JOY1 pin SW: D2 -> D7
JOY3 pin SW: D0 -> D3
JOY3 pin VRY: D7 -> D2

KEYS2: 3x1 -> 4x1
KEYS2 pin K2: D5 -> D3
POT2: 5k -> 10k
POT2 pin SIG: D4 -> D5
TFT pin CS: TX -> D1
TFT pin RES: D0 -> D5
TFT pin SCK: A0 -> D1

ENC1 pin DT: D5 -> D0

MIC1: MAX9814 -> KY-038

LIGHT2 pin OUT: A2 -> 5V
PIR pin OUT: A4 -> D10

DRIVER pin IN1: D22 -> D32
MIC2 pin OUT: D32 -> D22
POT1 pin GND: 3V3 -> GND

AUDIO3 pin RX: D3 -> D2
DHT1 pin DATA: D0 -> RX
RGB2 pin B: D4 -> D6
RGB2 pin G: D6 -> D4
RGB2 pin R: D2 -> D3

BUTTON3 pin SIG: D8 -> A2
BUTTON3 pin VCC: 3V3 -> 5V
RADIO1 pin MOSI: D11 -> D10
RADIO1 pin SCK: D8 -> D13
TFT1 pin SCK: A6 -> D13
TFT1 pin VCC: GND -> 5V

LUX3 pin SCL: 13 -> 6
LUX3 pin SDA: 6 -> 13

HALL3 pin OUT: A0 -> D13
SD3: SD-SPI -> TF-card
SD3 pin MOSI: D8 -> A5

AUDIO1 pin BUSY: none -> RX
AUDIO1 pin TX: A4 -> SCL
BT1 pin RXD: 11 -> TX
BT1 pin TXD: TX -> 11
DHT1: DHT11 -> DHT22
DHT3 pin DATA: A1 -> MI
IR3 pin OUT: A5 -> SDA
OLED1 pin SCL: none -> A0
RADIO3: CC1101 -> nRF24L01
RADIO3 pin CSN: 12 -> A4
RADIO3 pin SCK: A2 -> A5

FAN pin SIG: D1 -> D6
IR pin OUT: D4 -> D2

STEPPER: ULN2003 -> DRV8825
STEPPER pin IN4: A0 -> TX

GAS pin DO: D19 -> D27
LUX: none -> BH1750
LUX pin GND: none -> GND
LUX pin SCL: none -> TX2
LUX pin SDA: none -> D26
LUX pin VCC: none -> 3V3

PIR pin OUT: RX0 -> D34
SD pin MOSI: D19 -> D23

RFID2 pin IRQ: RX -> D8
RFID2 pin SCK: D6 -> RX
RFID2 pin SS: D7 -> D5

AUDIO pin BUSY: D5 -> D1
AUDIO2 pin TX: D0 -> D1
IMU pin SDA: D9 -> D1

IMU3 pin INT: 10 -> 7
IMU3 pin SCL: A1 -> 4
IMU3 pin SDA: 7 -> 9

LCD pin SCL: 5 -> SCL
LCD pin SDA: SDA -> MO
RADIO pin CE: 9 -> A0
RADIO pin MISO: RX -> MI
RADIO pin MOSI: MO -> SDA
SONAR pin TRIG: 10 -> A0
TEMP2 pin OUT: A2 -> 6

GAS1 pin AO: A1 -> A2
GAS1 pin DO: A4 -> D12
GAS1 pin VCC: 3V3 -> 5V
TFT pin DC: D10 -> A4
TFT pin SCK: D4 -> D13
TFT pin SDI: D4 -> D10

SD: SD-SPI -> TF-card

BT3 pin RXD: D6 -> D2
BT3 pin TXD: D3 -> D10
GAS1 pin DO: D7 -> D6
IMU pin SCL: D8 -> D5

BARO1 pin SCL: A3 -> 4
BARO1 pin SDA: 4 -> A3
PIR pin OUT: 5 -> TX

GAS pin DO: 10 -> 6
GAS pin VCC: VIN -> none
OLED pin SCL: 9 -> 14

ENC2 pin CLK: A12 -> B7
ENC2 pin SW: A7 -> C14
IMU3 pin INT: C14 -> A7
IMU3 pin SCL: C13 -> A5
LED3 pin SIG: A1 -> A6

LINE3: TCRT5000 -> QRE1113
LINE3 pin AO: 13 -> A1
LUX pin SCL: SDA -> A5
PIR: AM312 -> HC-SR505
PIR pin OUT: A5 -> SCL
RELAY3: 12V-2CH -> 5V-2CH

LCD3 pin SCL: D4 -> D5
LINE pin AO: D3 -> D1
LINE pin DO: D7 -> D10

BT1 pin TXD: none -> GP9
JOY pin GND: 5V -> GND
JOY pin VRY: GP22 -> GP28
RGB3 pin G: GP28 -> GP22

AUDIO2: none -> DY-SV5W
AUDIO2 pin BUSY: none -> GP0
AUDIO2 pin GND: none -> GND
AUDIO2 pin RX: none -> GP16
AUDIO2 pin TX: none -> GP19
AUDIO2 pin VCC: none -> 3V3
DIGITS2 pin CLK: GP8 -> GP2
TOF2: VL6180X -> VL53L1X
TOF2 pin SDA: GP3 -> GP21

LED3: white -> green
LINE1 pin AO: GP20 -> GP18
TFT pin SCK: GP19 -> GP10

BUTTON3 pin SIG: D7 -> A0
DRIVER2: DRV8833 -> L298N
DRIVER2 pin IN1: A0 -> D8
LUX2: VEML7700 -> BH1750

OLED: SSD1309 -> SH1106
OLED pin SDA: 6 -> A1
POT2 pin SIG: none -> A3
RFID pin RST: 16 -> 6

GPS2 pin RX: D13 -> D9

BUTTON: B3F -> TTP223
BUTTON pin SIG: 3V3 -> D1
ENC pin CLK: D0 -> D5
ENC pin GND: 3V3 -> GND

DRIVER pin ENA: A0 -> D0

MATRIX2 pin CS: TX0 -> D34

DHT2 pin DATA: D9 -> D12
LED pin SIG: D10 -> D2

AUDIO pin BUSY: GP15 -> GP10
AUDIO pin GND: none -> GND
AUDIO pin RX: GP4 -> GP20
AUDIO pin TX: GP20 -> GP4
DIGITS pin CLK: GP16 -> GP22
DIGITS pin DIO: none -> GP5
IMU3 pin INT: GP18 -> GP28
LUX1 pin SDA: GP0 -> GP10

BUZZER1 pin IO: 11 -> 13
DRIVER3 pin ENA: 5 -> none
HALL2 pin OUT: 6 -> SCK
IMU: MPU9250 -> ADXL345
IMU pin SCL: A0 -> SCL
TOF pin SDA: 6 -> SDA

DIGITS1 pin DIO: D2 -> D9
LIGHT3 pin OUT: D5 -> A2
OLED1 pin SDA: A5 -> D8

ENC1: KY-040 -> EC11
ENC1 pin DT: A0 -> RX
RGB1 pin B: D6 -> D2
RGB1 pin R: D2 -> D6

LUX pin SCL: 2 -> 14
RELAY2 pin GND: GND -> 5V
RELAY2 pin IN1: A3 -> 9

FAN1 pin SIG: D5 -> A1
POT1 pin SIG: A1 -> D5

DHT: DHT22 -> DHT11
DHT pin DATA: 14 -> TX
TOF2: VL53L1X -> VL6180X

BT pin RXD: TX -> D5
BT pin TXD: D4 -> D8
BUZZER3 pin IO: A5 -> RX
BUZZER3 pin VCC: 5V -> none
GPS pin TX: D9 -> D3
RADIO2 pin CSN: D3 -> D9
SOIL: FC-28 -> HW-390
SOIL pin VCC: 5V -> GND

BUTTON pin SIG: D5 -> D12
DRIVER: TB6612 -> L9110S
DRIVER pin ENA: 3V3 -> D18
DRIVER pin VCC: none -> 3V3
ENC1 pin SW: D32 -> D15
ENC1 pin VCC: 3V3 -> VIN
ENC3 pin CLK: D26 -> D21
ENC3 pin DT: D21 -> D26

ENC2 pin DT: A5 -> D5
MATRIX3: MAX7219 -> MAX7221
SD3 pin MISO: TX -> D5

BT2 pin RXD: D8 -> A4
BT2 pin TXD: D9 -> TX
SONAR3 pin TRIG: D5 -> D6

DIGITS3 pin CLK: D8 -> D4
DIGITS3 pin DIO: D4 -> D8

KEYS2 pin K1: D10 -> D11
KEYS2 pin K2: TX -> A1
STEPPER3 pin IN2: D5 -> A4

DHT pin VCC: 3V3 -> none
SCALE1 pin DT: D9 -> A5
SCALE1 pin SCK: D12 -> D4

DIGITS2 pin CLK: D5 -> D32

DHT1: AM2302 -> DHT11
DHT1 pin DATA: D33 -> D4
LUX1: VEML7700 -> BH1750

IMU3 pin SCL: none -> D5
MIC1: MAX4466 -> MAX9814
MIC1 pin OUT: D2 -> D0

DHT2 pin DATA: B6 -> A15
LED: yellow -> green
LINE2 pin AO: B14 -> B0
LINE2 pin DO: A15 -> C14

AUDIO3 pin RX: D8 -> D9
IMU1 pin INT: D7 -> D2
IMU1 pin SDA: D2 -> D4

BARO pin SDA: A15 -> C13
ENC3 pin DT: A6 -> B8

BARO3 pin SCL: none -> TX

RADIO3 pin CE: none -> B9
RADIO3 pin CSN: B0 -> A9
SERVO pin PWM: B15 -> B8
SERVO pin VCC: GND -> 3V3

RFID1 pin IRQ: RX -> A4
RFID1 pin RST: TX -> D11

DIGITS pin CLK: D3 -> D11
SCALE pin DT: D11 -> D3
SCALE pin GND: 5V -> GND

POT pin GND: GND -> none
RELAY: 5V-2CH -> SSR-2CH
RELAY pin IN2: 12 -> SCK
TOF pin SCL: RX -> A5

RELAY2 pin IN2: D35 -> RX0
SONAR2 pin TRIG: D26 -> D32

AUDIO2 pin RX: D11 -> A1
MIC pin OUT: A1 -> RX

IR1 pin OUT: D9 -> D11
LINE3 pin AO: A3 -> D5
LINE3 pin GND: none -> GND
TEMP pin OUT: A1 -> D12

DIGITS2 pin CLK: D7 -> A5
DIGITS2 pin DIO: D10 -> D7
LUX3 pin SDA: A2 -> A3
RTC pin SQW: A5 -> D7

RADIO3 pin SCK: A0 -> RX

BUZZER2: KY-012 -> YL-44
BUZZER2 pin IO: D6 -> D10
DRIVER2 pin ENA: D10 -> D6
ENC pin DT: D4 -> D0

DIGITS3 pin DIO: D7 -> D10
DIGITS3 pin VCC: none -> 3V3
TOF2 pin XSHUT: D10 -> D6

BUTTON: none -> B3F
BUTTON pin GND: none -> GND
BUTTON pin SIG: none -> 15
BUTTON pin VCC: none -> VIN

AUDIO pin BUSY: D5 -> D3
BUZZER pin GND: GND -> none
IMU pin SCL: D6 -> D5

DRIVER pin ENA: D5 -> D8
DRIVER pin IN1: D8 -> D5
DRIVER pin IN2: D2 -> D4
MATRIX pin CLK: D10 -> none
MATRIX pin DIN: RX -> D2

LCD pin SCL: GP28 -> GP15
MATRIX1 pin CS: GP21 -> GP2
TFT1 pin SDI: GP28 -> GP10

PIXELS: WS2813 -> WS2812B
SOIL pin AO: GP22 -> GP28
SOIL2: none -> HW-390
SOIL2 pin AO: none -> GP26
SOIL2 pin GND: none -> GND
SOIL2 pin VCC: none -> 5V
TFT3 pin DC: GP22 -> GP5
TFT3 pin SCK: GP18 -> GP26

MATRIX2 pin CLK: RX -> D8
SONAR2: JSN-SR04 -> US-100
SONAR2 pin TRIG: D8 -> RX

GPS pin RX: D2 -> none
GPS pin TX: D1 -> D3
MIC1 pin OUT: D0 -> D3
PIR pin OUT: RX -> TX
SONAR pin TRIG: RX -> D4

TASK GOAL: All lines from the one with "BARO pin SDA: A15 -> C13" through the end of the data must be repeated exactly, and nothing else may be repeated.

EXERCISE OUTPUT:
BARO pin SDA: A15 -> C13
ENC3 pin DT: A6 -> B8

BARO3 pin SCL: none -> TX

RADIO3 pin CE: none -> B9
RADIO3 pin CSN: B0 -> A9
SERVO pin PWM: B15 -> B8
SERVO pin VCC: GND -> 3V3

RFID1 pin IRQ: RX -> A4
RFID1 pin RST: TX -> D11

DIGITS pin CLK: D3 -> D11
SCALE pin DT: D11 -> D3
SCALE pin GND: 5V -> GND

POT pin GND: GND -> none
RELAY: 5V-2CH -> SSR-2CH
RELAY pin IN2: 12 -> SCK
TOF pin SCL: RX -> A5

RELAY2 pin IN2: D35 -> RX0
SONAR2 pin TRIG: D26 -> D32

AUDIO2 pin RX: D11 -> A1
MIC pin OUT: A1 -> RX

IR1 pin OUT: D9 -> D11
LINE3 pin AO: A3 -> D5
LINE3 pin GND: none -> GND
TEMP pin OUT: A1 -> D12

DIGITS2 pin CLK: D7 -> A5
DIGITS2 pin DIO: D10 -> D7
LUX3 pin SDA: A2 -> A3
RTC pin SQW: A5 -> D7

RADIO3 pin SCK: A0 -> RX

BUZZER2: KY-012 -> YL-44
BUZZER2 pin IO: D6 -> D10
DRIVER2 pin ENA: D10 -> D6
ENC pin DT: D4 -> D0

DIGITS3 pin DIO: D7 -> D10
DIGITS3 pin VCC: none -> 3V3
TOF2 pin XSHUT: D10 -> D6

BUTTON: none -> B3F
BUTTON pin GND: none -> GND
BUTTON pin SIG: none -> 15
BUTTON pin VCC: none -> VIN

AUDIO pin BUSY: D5 -> D3
BUZZER pin GND: GND -> none
IMU pin SCL: D6 -> D5

DRIVER pin ENA: D5 -> D8
DRIVER pin IN1: D8 -> D5
DRIVER pin IN2: D2 -> D4
MATRIX pin CLK: D10 -> none
MATRIX pin DIN: RX -> D2

LCD pin SCL: GP28 -> GP15
MATRIX1 pin CS: GP21 -> GP2
TFT1 pin SDI: GP28 -> GP10

PIXELS: WS2813 -> WS2812B
SOIL pin AO: GP22 -> GP28
SOIL2: none -> HW-390
SOIL2 pin AO: none -> GP26
SOIL2 pin GND: none -> GND
SOIL2 pin VCC: none -> 5V
TFT3 pin DC: GP22 -> GP5
TFT3 pin SCK: GP18 -> GP26

MATRIX2 pin CLK: RX -> D8
SONAR2: JSN-SR04 -> US-100
SONAR2 pin TRIG: D8 -> RX

GPS pin RX: D2 -> none
GPS pin TX: D1 -> D3
MIC1 pin OUT: D0 -> D3
PIR pin OUT: RX -> TX
SONAR pin TRIG: RX -> D4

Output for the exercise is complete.